*What needs to be done*.
When you reach the line containing "J3 pin 2: GND -> VS" in the entries below, start writing out each line exactly, and stop after the line containing "U25: XOR (in".

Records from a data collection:
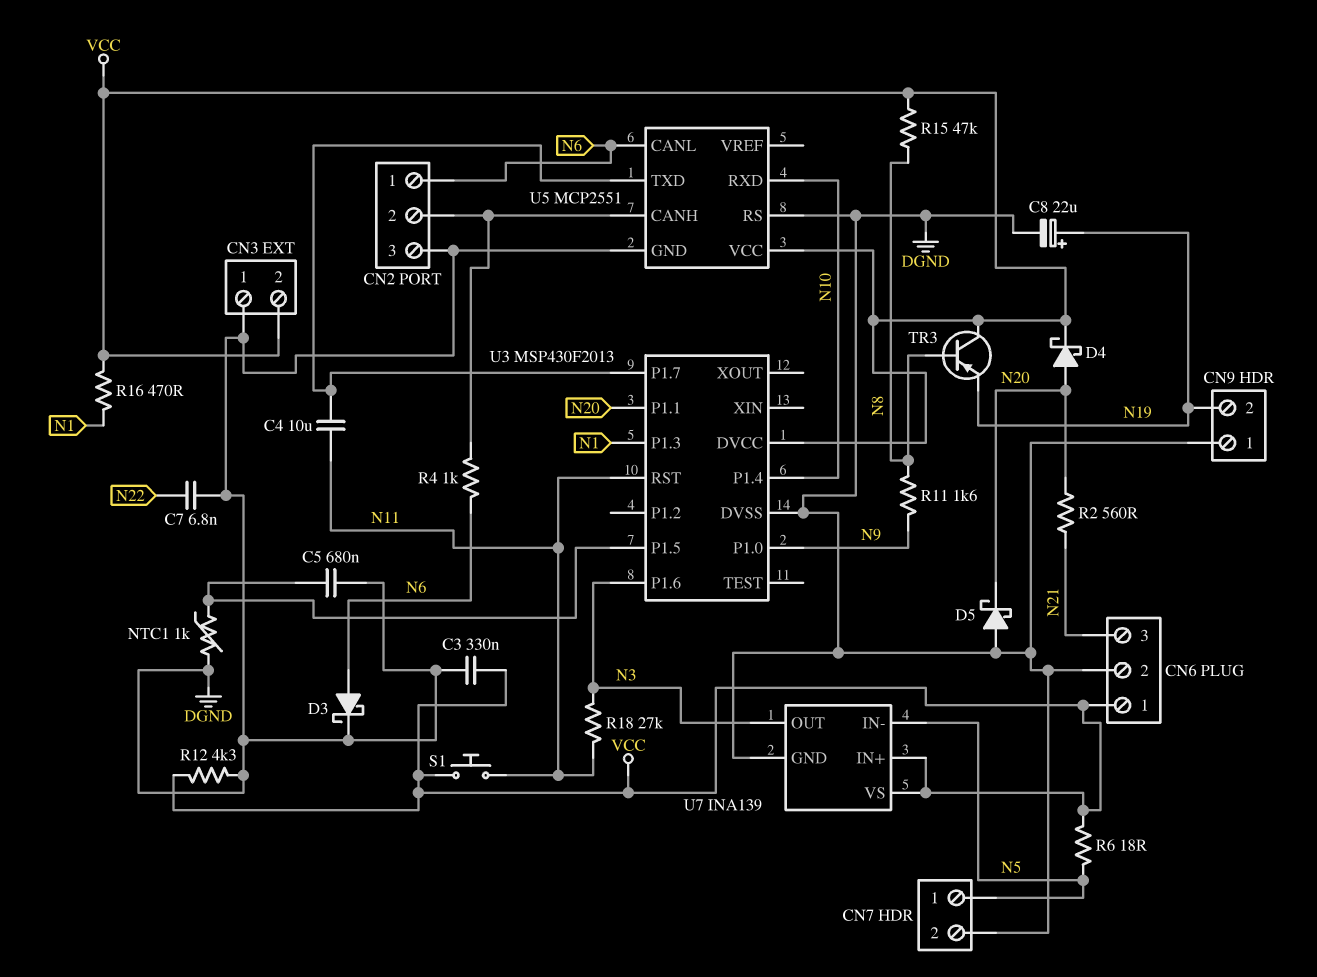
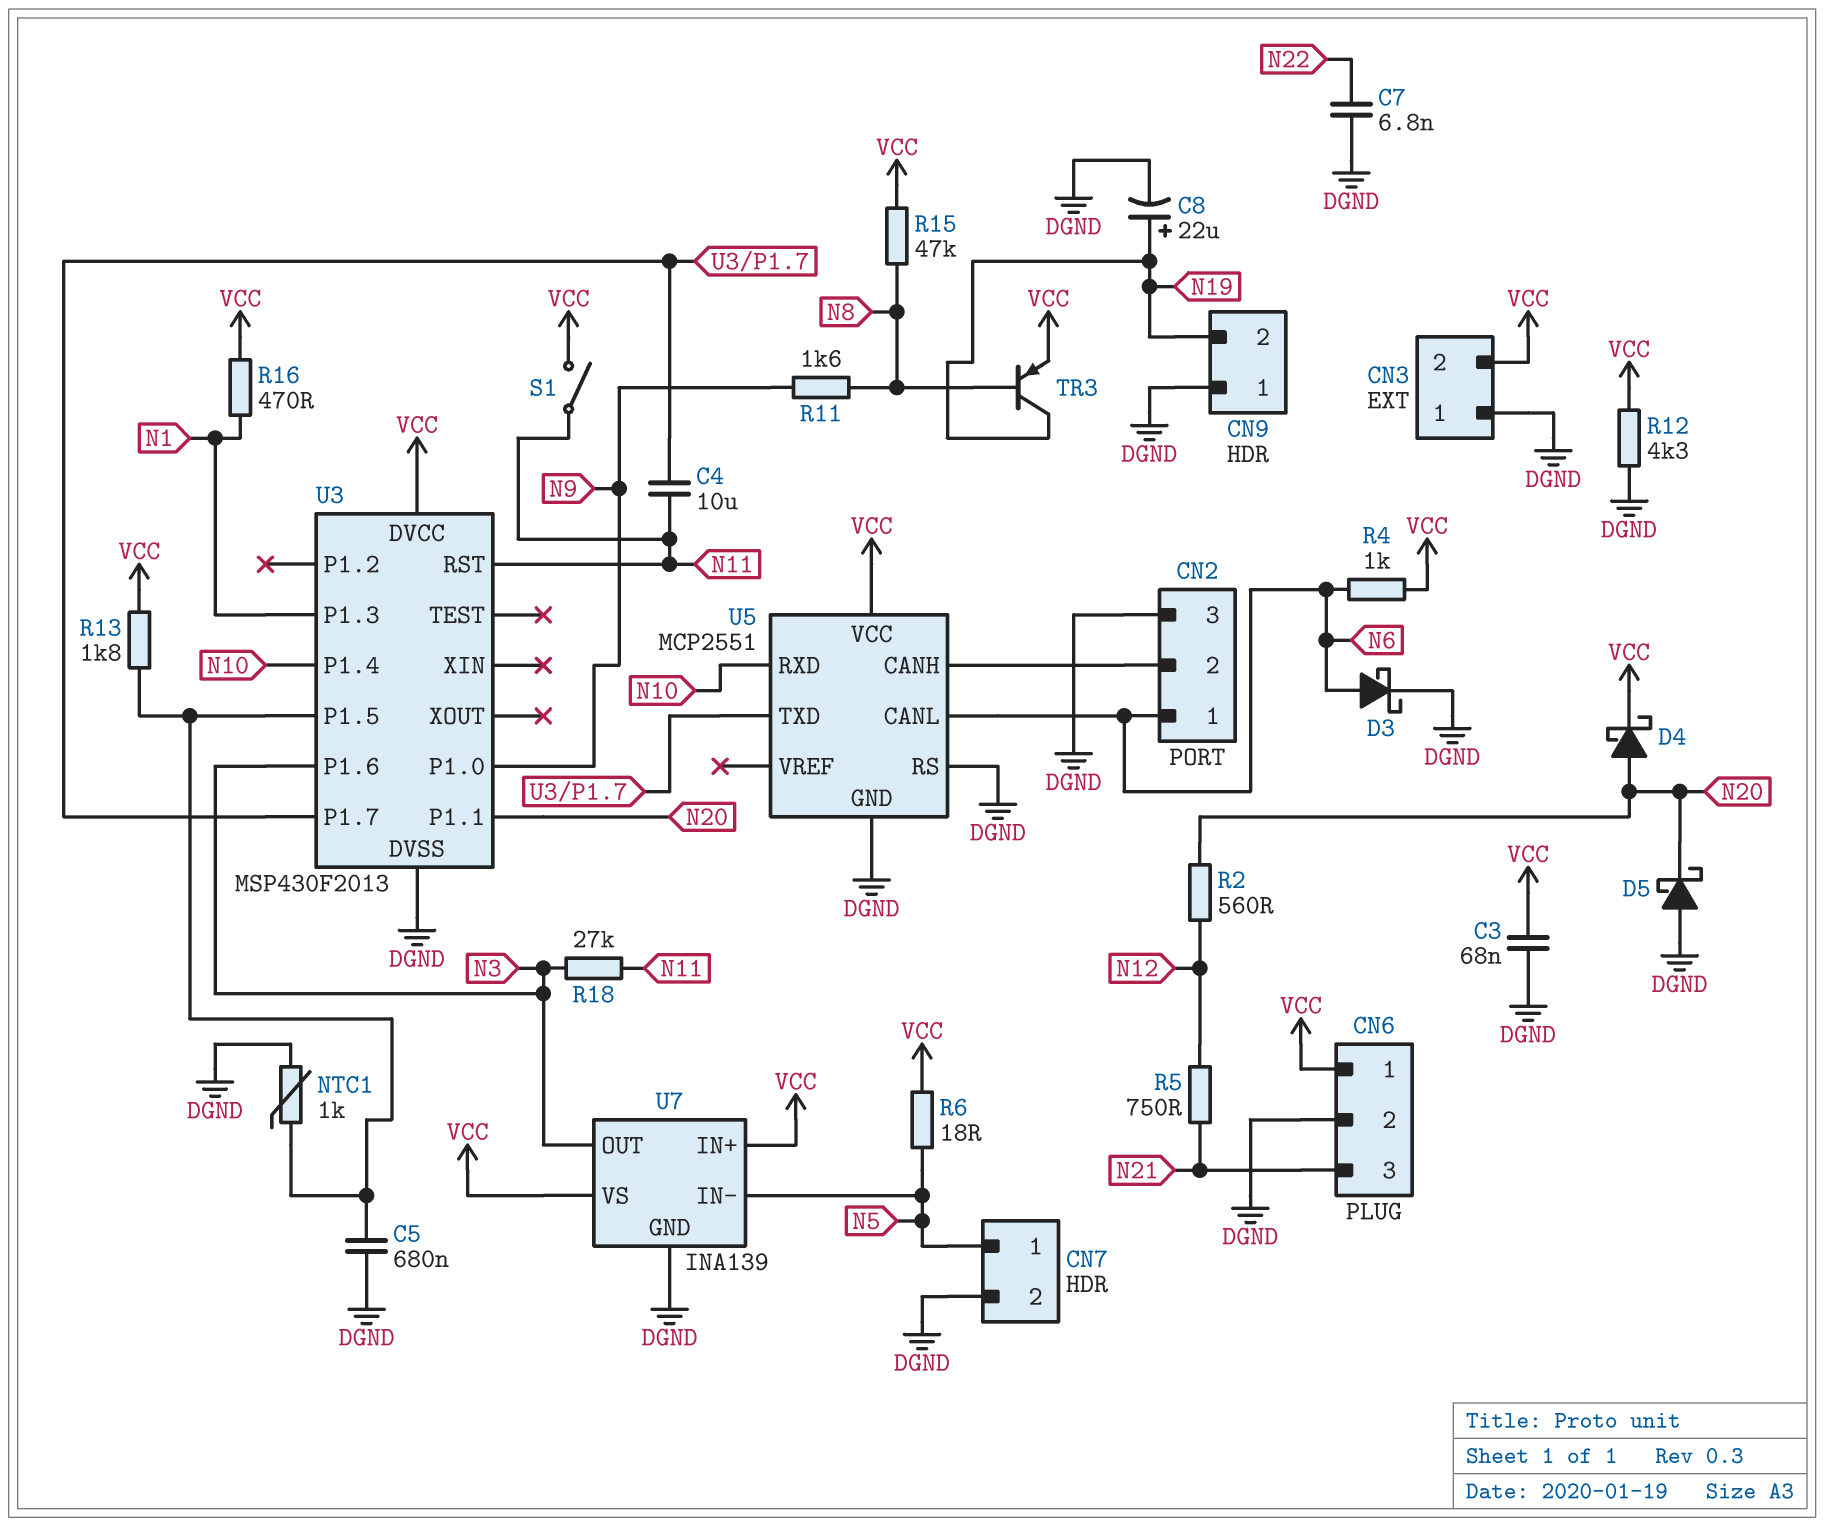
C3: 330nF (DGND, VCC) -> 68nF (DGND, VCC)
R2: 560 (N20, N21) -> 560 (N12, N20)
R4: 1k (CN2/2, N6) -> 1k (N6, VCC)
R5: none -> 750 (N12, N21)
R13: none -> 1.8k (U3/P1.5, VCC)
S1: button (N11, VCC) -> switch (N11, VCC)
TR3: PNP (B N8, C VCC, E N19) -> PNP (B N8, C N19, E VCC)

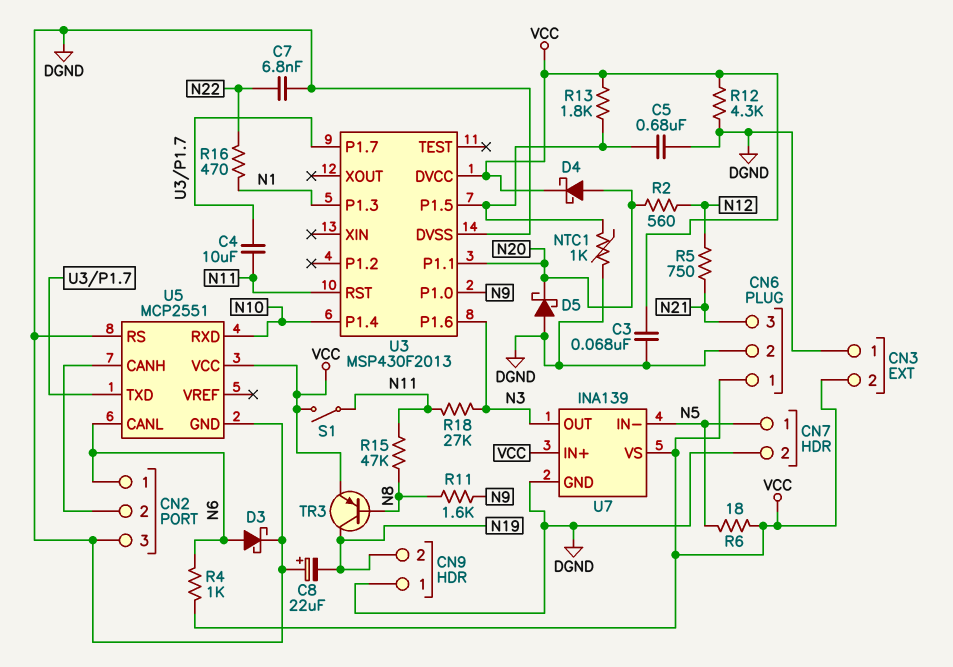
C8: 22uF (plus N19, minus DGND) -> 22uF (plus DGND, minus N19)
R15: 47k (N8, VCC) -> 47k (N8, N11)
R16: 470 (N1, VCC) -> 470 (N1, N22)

--

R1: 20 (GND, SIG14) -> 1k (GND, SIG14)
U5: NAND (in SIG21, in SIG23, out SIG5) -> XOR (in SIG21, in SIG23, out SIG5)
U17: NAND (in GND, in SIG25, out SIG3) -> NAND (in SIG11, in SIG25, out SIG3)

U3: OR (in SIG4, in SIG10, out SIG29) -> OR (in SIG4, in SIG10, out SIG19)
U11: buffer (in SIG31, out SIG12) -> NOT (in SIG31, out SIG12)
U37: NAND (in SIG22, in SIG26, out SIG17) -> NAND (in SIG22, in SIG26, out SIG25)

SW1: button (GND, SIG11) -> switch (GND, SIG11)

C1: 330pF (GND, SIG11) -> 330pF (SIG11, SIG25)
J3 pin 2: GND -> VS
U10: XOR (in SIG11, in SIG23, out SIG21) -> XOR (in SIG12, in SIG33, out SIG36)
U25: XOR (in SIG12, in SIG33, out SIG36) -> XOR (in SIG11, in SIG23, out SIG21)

---

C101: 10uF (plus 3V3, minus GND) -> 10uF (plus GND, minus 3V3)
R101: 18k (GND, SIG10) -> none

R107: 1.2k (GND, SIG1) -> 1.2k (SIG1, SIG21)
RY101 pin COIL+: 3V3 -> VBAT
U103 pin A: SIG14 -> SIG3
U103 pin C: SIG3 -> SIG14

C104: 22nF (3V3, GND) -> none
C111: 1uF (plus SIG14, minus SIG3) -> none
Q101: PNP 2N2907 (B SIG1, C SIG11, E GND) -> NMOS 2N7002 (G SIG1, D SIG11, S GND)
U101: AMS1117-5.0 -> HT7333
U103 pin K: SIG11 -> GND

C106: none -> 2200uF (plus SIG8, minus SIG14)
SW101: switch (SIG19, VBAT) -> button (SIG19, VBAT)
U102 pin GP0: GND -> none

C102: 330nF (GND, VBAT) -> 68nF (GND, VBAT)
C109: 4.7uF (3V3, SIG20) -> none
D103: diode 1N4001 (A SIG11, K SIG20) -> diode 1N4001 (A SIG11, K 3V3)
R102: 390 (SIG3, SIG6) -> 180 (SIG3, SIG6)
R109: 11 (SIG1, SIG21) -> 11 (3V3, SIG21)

*Solution for this exercise*.
J3 pin 2: GND -> VS
U10: XOR (in SIG11, in SIG23, out SIG21) -> XOR (in SIG12, in SIG33, out SIG36)
U25: XOR (in SIG12, in SIG33, out SIG36) -> XOR (in SIG11, in SIG23, out SIG21)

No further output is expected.